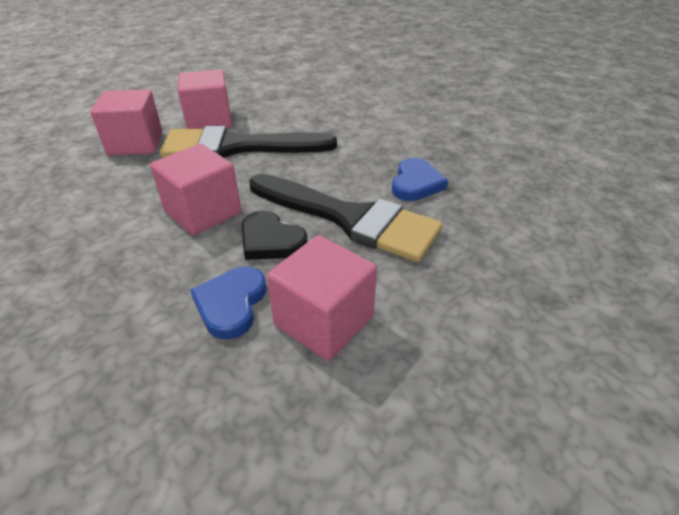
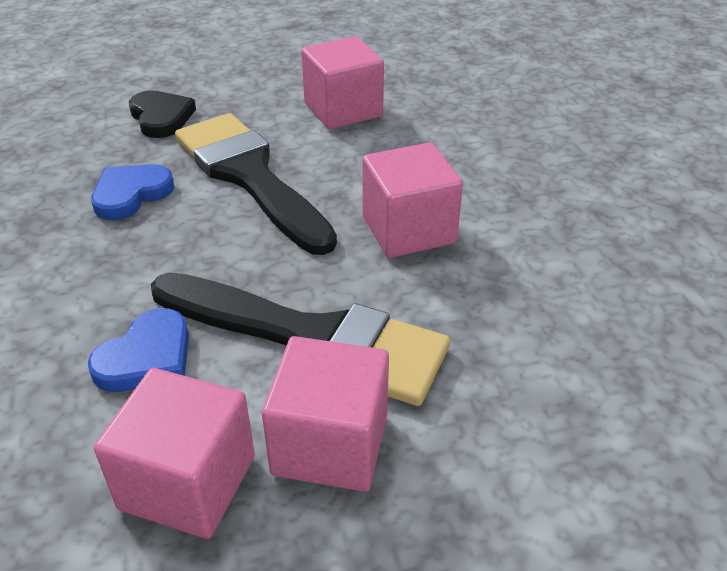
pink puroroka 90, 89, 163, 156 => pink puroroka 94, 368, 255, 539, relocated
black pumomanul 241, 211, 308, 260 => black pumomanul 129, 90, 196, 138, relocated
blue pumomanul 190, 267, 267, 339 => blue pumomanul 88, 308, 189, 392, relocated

*WORK REQUEST:* Would you count the lines in the data that include the word "pumomanul" and reply with only the number?

*ANSWER TO THE EXERCISE:* 2